(GIVEN RECORDS Opens)
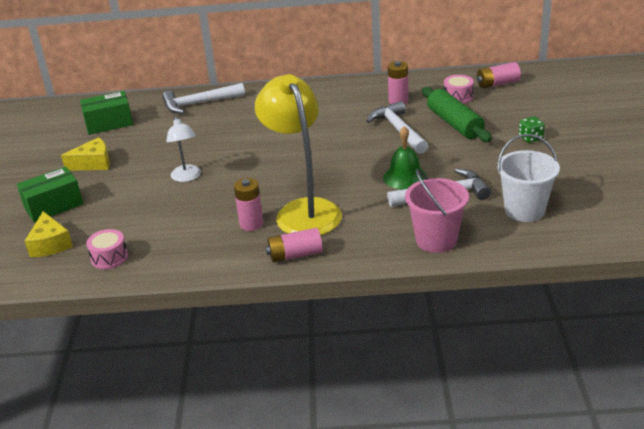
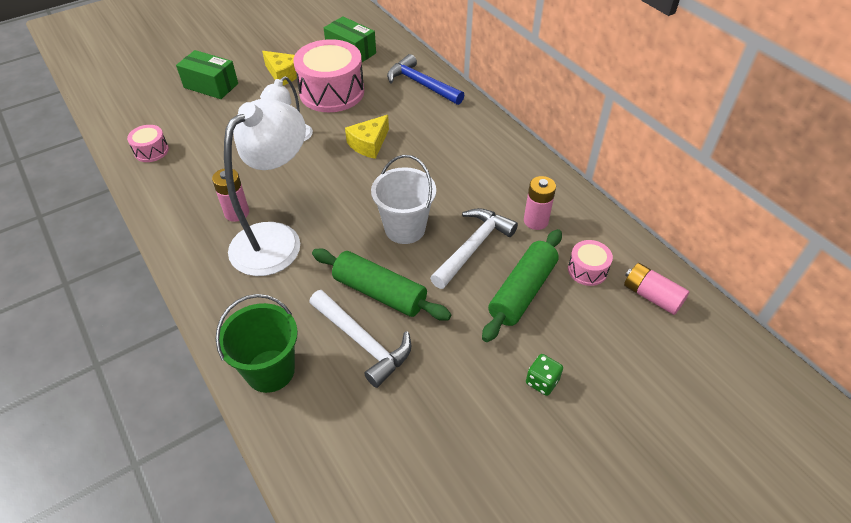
camera: 55 degrees right, 15 degrees up
yellow cheese [25,211,73,257] -> yellow cheese moved to [345,115,389,159]
white hammer [162,83,245,114] -> blue hammer [387,54,464,105]
yellow lamp [255,74,342,235] -> white lamp [224,99,306,276]
pink battery [266,228,323,262] -> none
green bell [383,126,427,190] -> green rolling pin [312,248,452,321]
pink bucket [405,169,469,253] -> green bucket [216,294,298,393]
white bucket [497,134,560,222] -> white bucket moved to [371,155,436,244]
none -> pink drum [293,39,364,112]

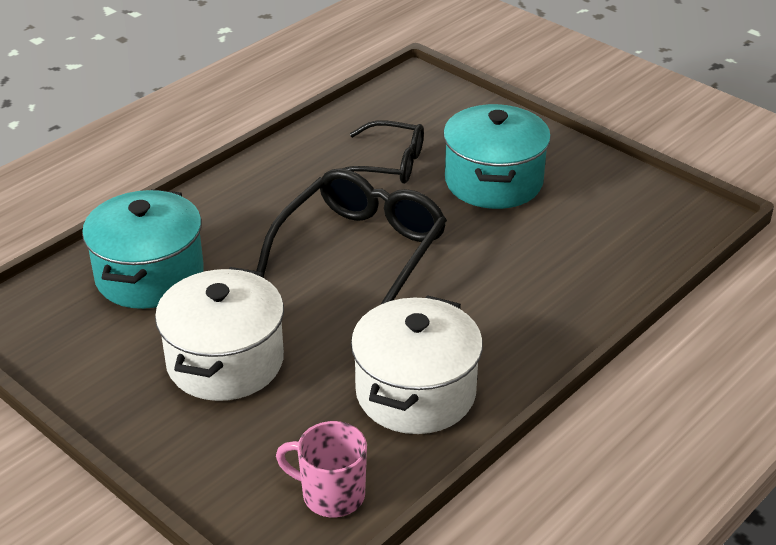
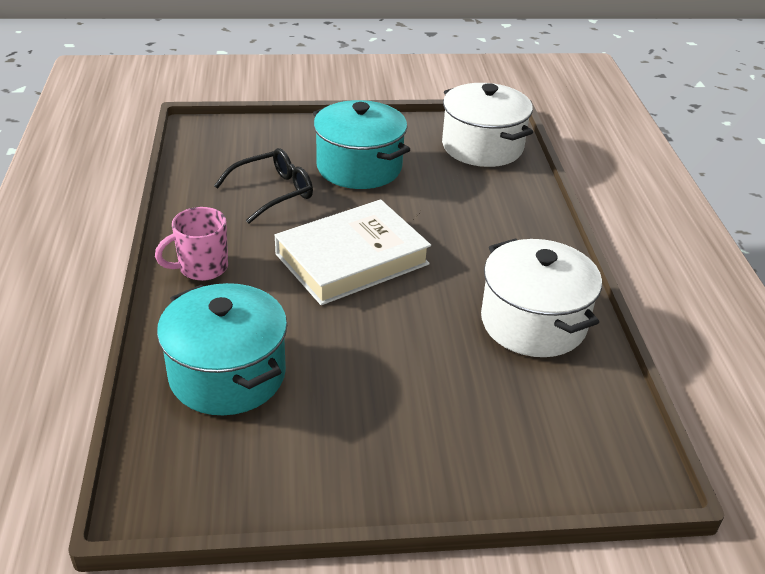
camera: 50 degrees left, 0 degrees up
white pot [155,267,284,401] -> white pot moved to [442,83,533,167]
black glasses [256,168,447,305] -> white book [275,199,431,305]
pink mug [276,421,367,517] -> pink mug moved to [155,207,228,281]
(GIVEN RECORDS Closes)
(TASK OBJECTIVE) Nothing but the lines from the one containing "white hammer [162,83,245,114]" through the final line of the records, both included and copied exactly, should appear in the answer; pictures stay out.

(TASK OUTPUT)
white hammer [162,83,245,114] -> blue hammer [387,54,464,105]
yellow lamp [255,74,342,235] -> white lamp [224,99,306,276]
pink battery [266,228,323,262] -> none
green bell [383,126,427,190] -> green rolling pin [312,248,452,321]
pink bucket [405,169,469,253] -> green bucket [216,294,298,393]
white bucket [497,134,560,222] -> white bucket moved to [371,155,436,244]
none -> pink drum [293,39,364,112]

camera: 50 degrees left, 0 degrees up
white pot [155,267,284,401] -> white pot moved to [442,83,533,167]
black glasses [256,168,447,305] -> white book [275,199,431,305]
pink mug [276,421,367,517] -> pink mug moved to [155,207,228,281]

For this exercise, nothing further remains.